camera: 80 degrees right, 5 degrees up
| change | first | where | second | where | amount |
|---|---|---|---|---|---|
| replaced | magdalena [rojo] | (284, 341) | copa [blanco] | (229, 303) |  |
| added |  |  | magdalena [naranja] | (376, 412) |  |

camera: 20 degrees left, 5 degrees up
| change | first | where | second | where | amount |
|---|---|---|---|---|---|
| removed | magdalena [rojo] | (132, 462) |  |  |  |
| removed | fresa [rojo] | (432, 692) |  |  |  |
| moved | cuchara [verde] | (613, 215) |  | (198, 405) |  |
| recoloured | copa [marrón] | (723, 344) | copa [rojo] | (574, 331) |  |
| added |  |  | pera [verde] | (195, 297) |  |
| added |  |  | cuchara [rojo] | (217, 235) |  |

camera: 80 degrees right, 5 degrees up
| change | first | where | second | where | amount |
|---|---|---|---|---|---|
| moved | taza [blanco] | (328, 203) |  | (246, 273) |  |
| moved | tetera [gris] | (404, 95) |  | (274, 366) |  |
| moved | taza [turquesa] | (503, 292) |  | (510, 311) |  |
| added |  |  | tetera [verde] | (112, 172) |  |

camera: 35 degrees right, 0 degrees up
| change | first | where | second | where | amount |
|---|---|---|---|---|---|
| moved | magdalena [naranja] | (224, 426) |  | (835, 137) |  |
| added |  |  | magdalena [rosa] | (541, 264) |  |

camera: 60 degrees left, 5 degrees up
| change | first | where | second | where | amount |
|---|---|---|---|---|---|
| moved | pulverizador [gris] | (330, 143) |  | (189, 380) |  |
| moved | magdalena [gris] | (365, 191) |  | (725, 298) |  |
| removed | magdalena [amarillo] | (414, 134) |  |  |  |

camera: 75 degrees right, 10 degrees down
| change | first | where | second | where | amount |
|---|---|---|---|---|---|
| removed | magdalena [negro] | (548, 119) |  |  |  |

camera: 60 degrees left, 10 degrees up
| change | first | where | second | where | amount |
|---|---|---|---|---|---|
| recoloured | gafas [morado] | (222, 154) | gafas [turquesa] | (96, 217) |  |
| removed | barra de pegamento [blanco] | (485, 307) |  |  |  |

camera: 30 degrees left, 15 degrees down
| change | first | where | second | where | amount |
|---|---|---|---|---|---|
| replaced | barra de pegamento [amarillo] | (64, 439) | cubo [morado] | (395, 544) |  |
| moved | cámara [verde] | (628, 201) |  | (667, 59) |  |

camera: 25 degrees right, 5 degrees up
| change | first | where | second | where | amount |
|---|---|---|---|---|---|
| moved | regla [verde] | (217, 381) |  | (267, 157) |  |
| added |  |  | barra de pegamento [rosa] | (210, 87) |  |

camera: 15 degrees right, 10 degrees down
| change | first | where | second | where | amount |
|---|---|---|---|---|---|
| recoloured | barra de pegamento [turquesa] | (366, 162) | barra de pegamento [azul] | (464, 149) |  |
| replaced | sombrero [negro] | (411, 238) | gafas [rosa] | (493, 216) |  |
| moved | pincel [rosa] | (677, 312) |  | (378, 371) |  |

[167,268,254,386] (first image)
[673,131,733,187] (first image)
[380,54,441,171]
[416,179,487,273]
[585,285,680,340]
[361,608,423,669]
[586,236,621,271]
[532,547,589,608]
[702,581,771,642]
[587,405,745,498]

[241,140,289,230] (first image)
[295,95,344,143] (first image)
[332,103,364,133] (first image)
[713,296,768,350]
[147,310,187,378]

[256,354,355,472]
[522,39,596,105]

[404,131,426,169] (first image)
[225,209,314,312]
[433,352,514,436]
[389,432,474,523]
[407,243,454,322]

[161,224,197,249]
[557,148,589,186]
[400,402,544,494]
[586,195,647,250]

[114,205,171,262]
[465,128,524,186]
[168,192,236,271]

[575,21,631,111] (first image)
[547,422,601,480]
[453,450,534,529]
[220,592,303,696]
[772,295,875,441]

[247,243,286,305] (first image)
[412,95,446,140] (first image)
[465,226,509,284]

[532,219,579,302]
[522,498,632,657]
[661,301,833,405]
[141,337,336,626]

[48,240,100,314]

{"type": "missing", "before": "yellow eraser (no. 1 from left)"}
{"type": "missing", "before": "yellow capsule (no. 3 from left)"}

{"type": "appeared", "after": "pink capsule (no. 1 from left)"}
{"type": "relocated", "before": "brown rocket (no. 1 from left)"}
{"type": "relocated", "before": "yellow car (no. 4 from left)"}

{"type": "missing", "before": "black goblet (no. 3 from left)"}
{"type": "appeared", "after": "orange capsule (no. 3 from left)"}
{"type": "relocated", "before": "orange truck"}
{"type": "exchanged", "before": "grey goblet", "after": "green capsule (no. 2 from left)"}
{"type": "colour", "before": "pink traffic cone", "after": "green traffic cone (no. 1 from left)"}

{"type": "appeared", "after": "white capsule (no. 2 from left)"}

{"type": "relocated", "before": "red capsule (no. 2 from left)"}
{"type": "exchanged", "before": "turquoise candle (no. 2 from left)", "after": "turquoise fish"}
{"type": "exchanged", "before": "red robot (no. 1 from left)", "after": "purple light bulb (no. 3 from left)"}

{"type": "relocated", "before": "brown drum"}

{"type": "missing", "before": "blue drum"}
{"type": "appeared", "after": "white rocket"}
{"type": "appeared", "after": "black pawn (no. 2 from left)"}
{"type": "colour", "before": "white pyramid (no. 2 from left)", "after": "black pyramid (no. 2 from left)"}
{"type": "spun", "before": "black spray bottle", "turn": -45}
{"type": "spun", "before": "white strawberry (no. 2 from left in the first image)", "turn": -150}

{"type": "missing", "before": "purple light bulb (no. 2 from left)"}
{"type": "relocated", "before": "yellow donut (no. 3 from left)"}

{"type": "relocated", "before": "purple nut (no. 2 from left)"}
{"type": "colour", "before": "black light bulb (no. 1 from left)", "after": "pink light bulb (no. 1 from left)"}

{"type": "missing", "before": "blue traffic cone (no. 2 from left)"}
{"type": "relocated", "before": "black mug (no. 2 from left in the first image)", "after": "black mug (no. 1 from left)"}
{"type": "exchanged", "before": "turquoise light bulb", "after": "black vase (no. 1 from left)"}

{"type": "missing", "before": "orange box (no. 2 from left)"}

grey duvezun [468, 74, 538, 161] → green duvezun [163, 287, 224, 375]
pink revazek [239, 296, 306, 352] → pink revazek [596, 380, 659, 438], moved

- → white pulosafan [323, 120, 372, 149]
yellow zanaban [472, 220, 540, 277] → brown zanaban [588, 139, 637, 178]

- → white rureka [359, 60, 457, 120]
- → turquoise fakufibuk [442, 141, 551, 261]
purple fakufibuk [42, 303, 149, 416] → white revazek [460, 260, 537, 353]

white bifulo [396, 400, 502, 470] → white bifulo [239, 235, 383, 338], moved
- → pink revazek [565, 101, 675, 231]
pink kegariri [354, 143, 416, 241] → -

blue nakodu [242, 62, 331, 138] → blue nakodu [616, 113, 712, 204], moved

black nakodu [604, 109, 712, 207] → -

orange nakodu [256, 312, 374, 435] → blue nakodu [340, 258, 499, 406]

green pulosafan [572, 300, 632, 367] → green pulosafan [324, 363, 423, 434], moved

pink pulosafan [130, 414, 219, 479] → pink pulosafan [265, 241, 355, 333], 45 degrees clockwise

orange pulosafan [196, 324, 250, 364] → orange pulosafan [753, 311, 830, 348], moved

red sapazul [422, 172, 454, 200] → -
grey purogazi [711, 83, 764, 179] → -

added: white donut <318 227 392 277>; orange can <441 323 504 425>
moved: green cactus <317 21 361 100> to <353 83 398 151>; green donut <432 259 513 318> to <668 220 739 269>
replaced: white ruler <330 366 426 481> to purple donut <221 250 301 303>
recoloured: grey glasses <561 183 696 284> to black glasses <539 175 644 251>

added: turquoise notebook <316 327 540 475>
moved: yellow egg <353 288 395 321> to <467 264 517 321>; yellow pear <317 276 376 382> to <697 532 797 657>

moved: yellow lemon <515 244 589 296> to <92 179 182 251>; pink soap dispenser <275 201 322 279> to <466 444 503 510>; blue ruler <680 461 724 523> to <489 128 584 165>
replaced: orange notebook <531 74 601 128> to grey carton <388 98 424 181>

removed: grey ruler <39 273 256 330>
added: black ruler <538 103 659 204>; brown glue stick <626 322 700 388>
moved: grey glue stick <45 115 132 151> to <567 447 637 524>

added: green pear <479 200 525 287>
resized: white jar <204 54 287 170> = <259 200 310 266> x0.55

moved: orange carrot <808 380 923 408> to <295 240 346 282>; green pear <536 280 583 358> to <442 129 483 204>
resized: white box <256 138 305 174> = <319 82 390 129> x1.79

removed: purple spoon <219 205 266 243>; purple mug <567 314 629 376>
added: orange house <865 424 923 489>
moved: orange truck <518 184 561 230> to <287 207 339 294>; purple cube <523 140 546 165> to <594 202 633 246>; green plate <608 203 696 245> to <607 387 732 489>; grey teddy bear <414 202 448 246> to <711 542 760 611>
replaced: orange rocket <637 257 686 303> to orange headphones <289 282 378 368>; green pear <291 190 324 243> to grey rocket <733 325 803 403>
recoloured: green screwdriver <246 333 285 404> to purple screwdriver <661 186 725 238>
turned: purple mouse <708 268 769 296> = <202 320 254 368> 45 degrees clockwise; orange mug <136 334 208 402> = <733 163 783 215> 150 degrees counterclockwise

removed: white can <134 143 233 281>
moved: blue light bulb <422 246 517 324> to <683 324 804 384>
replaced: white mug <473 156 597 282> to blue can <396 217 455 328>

§ §

_TASK ITEM_: Once you reach the line with "blue nakodu [242, 62, 331, 138]" in the data above, copy it and every line after it exactly, up to and including the line with "replaced: white ruler".

_YOUR RESPONSE_:
blue nakodu [242, 62, 331, 138] → blue nakodu [616, 113, 712, 204], moved

black nakodu [604, 109, 712, 207] → -

orange nakodu [256, 312, 374, 435] → blue nakodu [340, 258, 499, 406]

green pulosafan [572, 300, 632, 367] → green pulosafan [324, 363, 423, 434], moved

pink pulosafan [130, 414, 219, 479] → pink pulosafan [265, 241, 355, 333], 45 degrees clockwise

orange pulosafan [196, 324, 250, 364] → orange pulosafan [753, 311, 830, 348], moved

red sapazul [422, 172, 454, 200] → -
grey purogazi [711, 83, 764, 179] → -

added: white donut <318 227 392 277>; orange can <441 323 504 425>
moved: green cactus <317 21 361 100> to <353 83 398 151>; green donut <432 259 513 318> to <668 220 739 269>
replaced: white ruler <330 366 426 481> to purple donut <221 250 301 303>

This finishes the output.